(DATA LISTING begins)
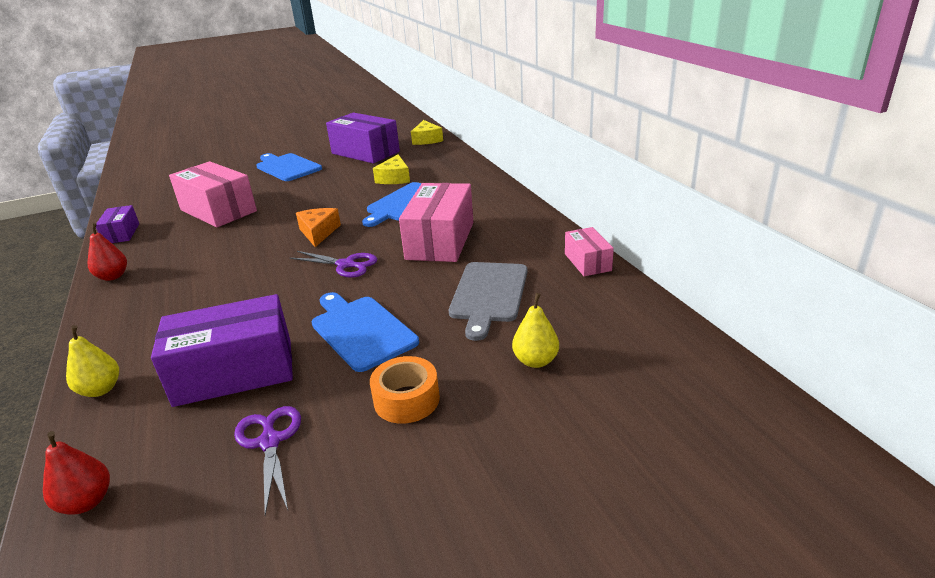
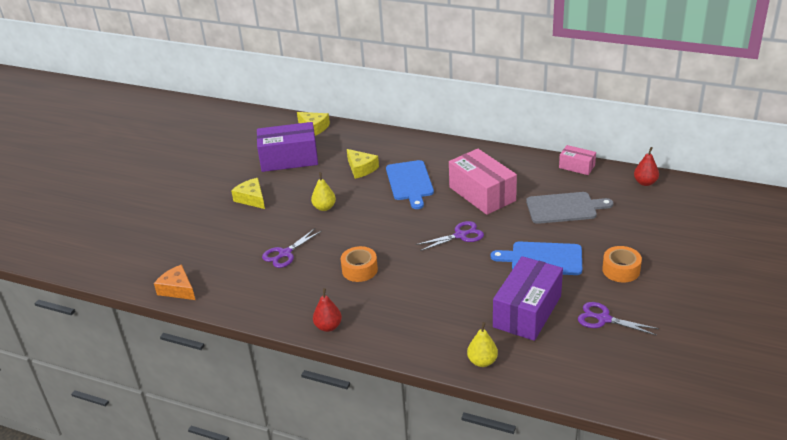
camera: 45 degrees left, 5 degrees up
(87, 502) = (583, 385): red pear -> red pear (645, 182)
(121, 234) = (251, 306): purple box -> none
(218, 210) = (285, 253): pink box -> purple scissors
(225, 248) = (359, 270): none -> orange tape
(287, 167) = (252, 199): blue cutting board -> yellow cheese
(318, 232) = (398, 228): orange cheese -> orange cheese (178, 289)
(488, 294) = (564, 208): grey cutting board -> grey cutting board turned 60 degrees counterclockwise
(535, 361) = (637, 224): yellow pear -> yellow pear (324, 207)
(DATA LISTING ends)
ABOUT THIS EXERCISE » Copy out every line of the records that the string "cheese" appears in.

OUTPUT FOR THIS TASK »
(287, 167) = (252, 199): blue cutting board -> yellow cheese
(318, 232) = (398, 228): orange cheese -> orange cheese (178, 289)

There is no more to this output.